Data to use ::
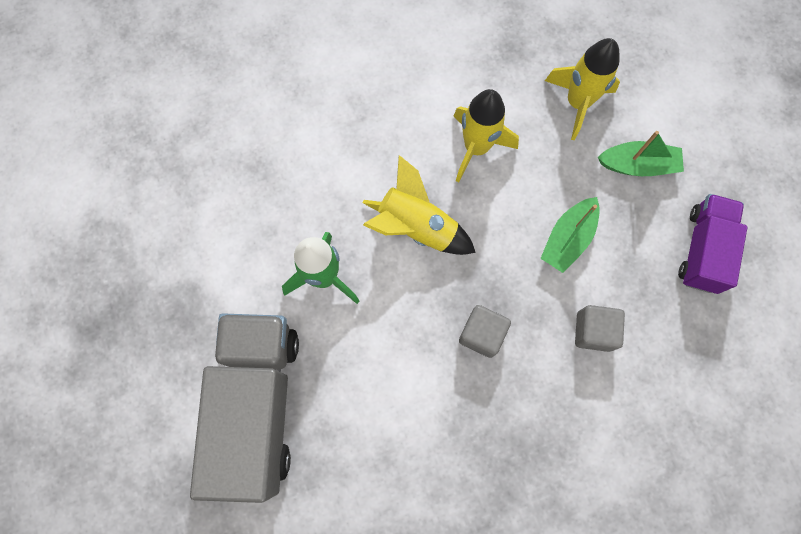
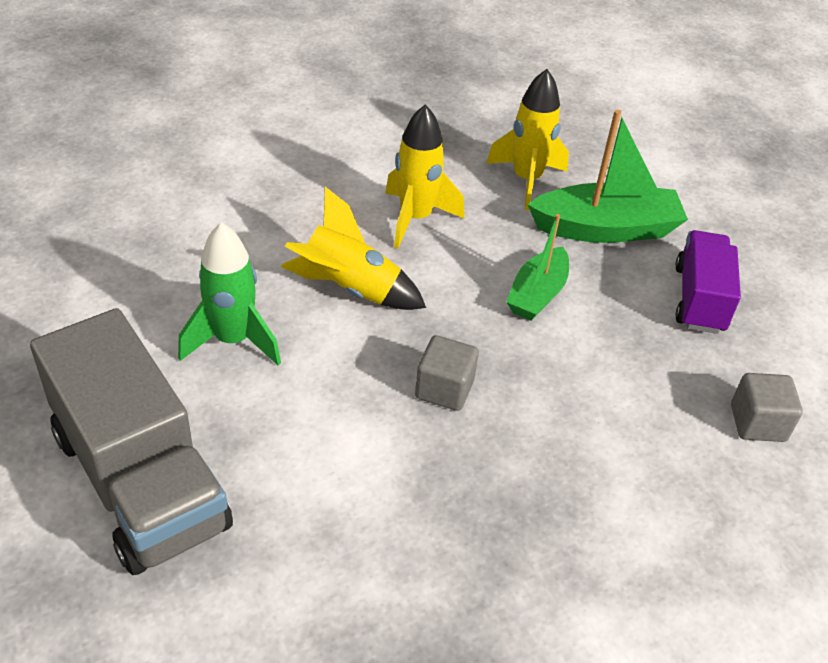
camera: 10 degrees left, 30 degrees down
(257, 405) = (140, 480): grey truck -> grey truck turned 150 degrees clockwise
(593, 331) = (586, 380): grey cube -> grey cube (757, 423)
(638, 165) = (606, 229): green boat -> green boat, size x1.58

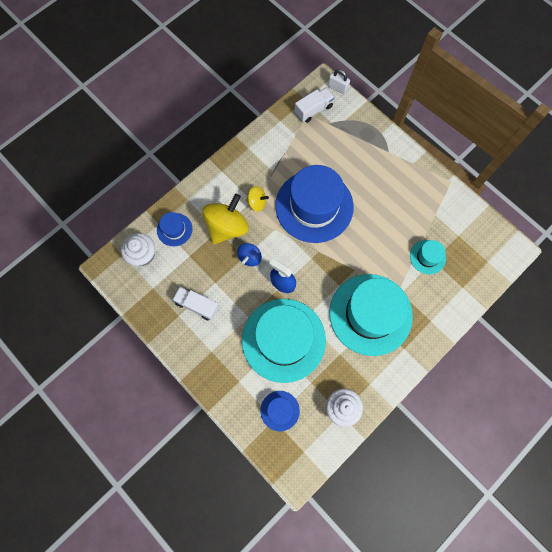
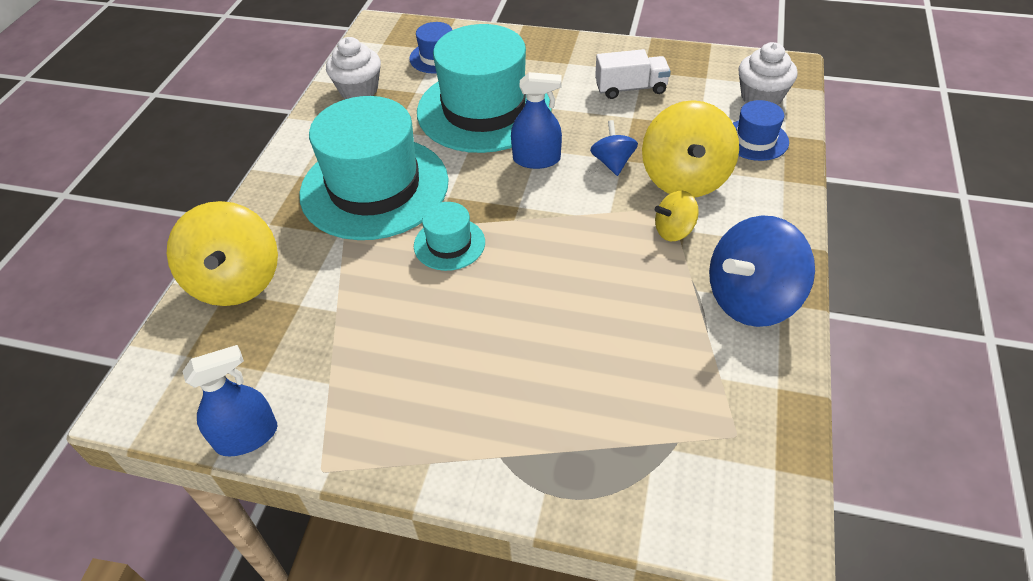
camera: 150 degrees right, 25 degrees down
(257, 155) = (751, 299): none -> blue spinning top
(313, 110) = (735, 454): white truck -> none
(314, 206) = (574, 275): blue hat -> none
(337, 88) = (732, 548): white padlock -> none
(427, 257) = (313, 304): turquoise hat -> turquoise hat (449, 244)
(457, 291) = (236, 281): none -> yellow spinning top
(473, 209) = (247, 437): none -> blue spray bottle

Task to complete ::
Pictures stay out; everything else in the records gets copied exactly.

Solution to the exercise ::
camera: 10 degrees left, 30 degrees down
(257, 405) = (140, 480): grey truck -> grey truck turned 150 degrees clockwise
(593, 331) = (586, 380): grey cube -> grey cube (757, 423)
(638, 165) = (606, 229): green boat -> green boat, size x1.58

camera: 150 degrees right, 25 degrees down
(257, 155) = (751, 299): none -> blue spinning top
(313, 110) = (735, 454): white truck -> none
(314, 206) = (574, 275): blue hat -> none
(337, 88) = (732, 548): white padlock -> none
(427, 257) = (313, 304): turquoise hat -> turquoise hat (449, 244)
(457, 291) = (236, 281): none -> yellow spinning top
(473, 209) = (247, 437): none -> blue spray bottle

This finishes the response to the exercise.